*** Dataset extract ***
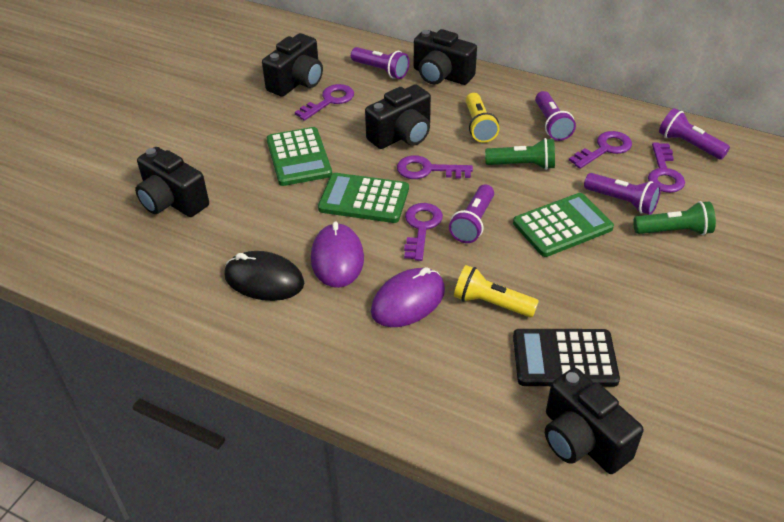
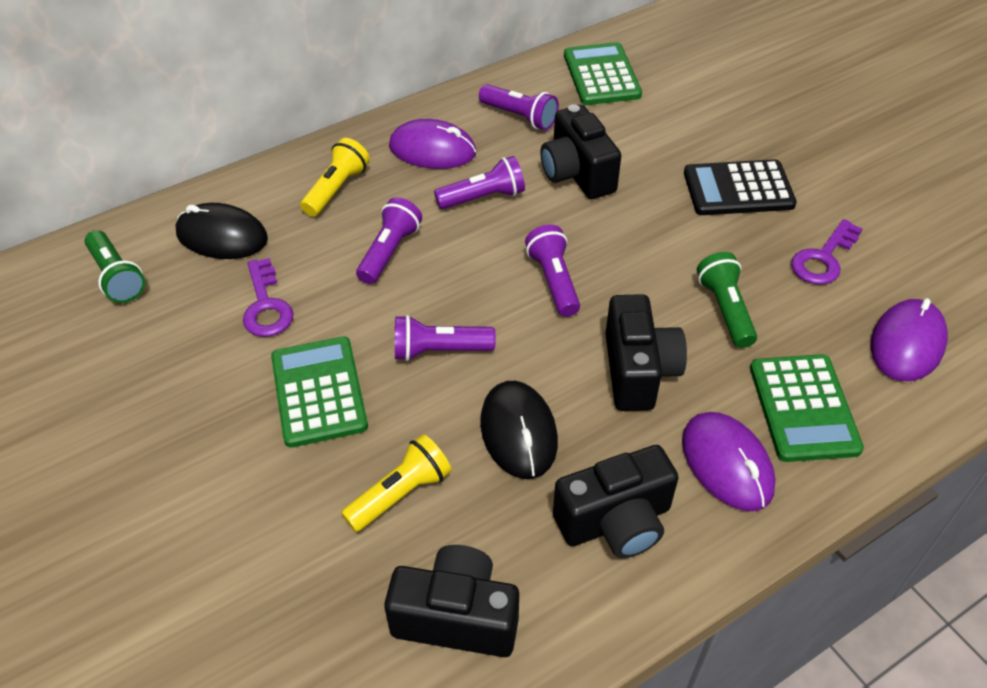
black camera: 5 -> 4
black mouse: 1 -> 2
purple key: 5 -> 2
purple mouse: 2 -> 3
*** End of Dataset extract ***
■ **Directions for this task**: Pictures stay out; everything else in the listing above gets repeated exactly.

■ **Output for this exercise**:
black camera: 5 -> 4
black mouse: 1 -> 2
purple key: 5 -> 2
purple mouse: 2 -> 3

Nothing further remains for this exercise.